■ Problem to solve: Retype, exactly as they appear below, the lines between the line holding "(352, 364) = (301, 395): purple" and the line holding "(425, 155) = (474, 317): none", both ends included.
·····
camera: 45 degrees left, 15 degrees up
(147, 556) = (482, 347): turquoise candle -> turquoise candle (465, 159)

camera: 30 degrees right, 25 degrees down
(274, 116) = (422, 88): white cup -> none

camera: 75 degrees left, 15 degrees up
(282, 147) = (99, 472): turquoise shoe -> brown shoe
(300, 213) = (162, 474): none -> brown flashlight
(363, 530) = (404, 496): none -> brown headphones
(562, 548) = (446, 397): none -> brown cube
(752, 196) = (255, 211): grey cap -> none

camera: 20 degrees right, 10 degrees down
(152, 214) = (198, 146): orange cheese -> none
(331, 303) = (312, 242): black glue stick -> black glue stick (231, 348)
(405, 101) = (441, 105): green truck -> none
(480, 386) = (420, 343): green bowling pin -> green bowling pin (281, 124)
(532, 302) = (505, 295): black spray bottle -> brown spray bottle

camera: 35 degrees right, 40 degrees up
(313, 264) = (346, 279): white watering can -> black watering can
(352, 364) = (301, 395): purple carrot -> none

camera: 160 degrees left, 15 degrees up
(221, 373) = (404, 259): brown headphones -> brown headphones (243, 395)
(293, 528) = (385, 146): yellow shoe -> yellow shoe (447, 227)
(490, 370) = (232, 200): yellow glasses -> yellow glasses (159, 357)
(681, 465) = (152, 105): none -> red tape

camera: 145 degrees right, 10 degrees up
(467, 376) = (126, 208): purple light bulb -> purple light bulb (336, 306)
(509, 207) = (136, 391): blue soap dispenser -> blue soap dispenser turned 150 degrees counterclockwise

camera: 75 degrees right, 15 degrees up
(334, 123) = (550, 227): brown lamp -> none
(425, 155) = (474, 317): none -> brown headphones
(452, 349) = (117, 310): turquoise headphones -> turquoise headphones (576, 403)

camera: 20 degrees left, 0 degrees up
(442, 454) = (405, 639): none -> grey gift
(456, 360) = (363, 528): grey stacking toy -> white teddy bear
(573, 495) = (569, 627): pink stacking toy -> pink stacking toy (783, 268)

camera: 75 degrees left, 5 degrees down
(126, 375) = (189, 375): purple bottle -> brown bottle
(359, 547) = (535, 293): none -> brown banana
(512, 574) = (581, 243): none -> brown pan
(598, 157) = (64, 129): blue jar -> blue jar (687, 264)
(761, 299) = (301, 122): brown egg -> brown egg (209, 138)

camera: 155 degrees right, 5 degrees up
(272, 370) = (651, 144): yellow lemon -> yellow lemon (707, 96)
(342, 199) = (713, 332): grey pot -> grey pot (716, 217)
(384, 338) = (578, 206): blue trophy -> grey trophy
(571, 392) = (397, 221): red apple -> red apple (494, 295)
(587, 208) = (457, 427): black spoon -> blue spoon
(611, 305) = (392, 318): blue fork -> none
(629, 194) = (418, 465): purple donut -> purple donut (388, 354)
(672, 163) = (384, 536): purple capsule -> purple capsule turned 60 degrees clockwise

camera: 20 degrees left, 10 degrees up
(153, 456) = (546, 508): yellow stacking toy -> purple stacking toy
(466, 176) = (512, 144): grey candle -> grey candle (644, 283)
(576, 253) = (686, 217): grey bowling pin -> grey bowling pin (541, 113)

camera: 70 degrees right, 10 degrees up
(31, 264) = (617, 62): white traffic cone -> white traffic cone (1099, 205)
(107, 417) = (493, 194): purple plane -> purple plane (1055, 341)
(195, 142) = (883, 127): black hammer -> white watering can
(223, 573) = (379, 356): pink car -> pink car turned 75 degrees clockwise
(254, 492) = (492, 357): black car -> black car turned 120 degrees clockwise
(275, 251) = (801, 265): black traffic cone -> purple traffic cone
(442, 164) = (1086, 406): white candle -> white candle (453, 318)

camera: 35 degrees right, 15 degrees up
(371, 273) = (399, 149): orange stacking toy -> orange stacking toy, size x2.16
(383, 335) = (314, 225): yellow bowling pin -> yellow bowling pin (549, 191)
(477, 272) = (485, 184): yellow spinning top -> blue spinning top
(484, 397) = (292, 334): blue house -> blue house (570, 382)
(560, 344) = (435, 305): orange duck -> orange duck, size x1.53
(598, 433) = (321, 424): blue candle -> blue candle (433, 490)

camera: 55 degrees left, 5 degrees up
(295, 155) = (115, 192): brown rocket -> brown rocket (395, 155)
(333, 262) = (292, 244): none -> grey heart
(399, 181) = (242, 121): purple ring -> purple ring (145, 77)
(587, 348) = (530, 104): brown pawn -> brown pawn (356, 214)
·····
■ Exercise solution:
(352, 364) = (301, 395): purple carrot -> none

camera: 160 degrees left, 15 degrees up
(221, 373) = (404, 259): brown headphones -> brown headphones (243, 395)
(293, 528) = (385, 146): yellow shoe -> yellow shoe (447, 227)
(490, 370) = (232, 200): yellow glasses -> yellow glasses (159, 357)
(681, 465) = (152, 105): none -> red tape

camera: 145 degrees right, 10 degrees up
(467, 376) = (126, 208): purple light bulb -> purple light bulb (336, 306)
(509, 207) = (136, 391): blue soap dispenser -> blue soap dispenser turned 150 degrees counterclockwise

camera: 75 degrees right, 15 degrees up
(334, 123) = (550, 227): brown lamp -> none
(425, 155) = (474, 317): none -> brown headphones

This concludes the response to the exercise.